What to work on. Beginning at the line that holds "black pyramid: 3 -> 5", restate each line exactly through the final line of the records. Include both of those lines.

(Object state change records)
------------

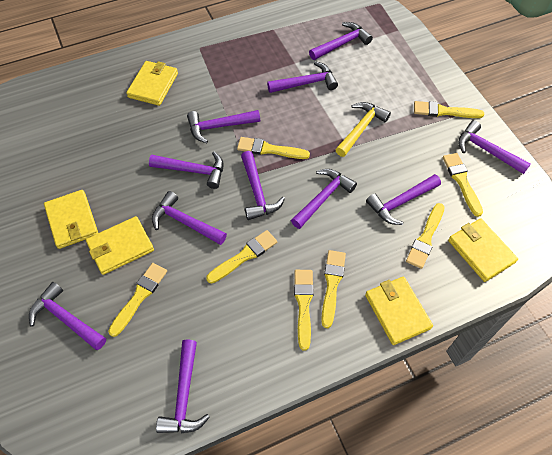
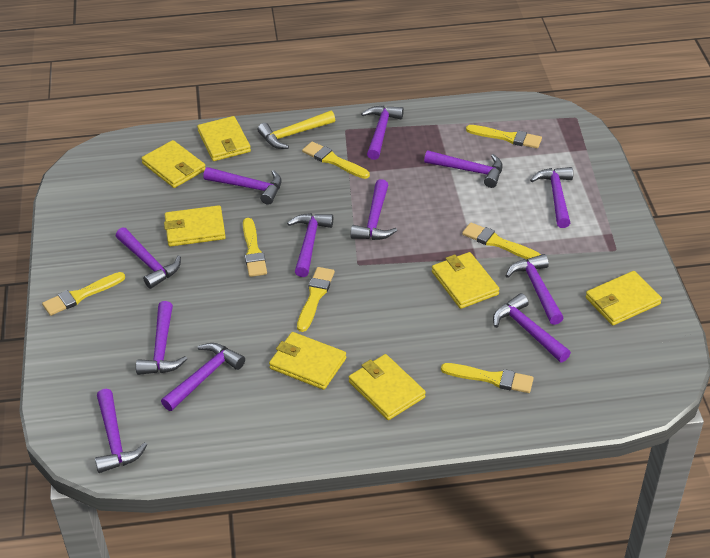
purple hammer: 11 -> 12
yellow brush: 8 -> 7
yellow wallet: 5 -> 7

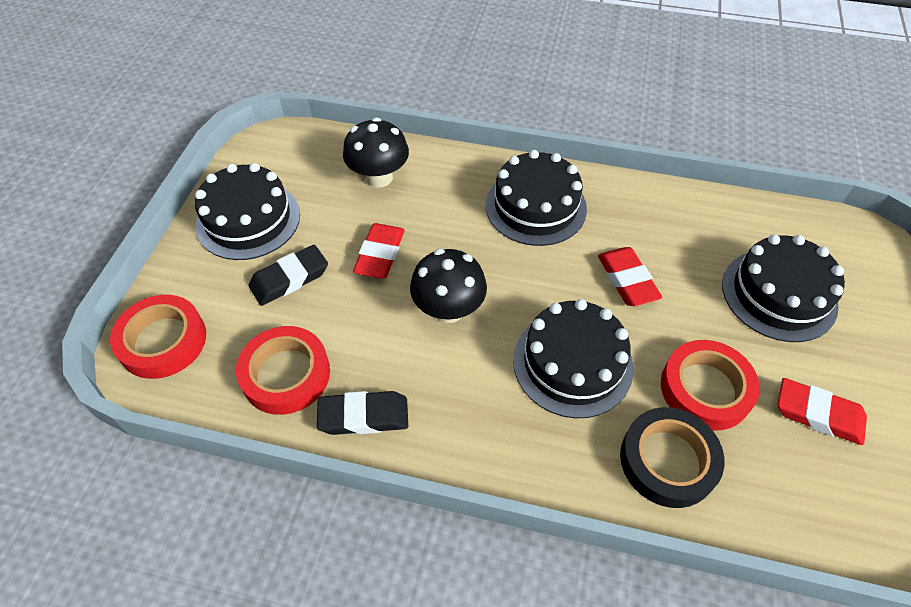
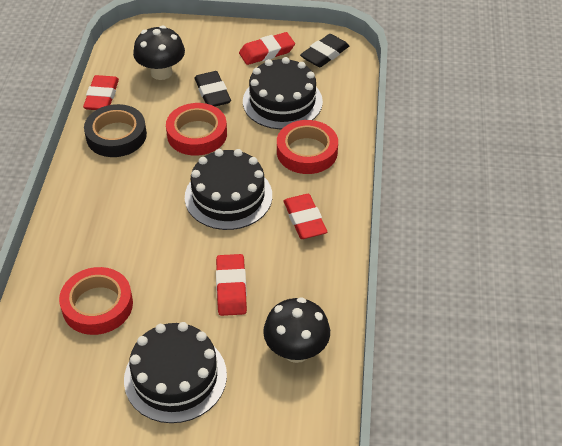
black cake: 4 -> 3
red eraser: 3 -> 4

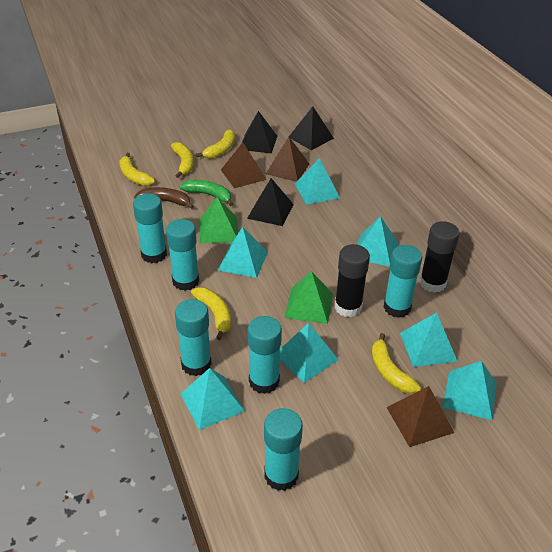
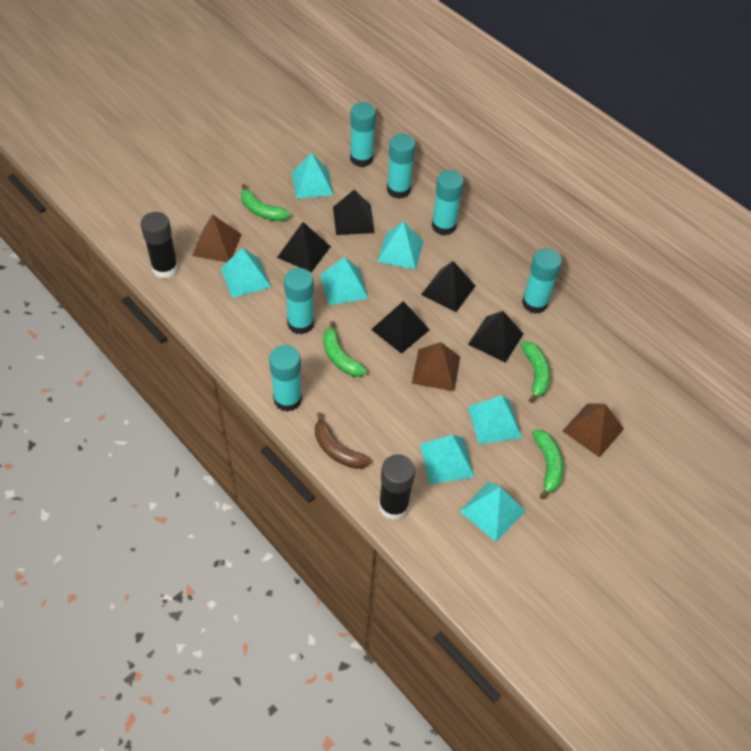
black pyramid: 3 -> 5
green banana: 1 -> 4
green pyramid: 2 -> 0
yellow banana: 5 -> 0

------------

Answer for the task.
black pyramid: 3 -> 5
green banana: 1 -> 4
green pyramid: 2 -> 0
yellow banana: 5 -> 0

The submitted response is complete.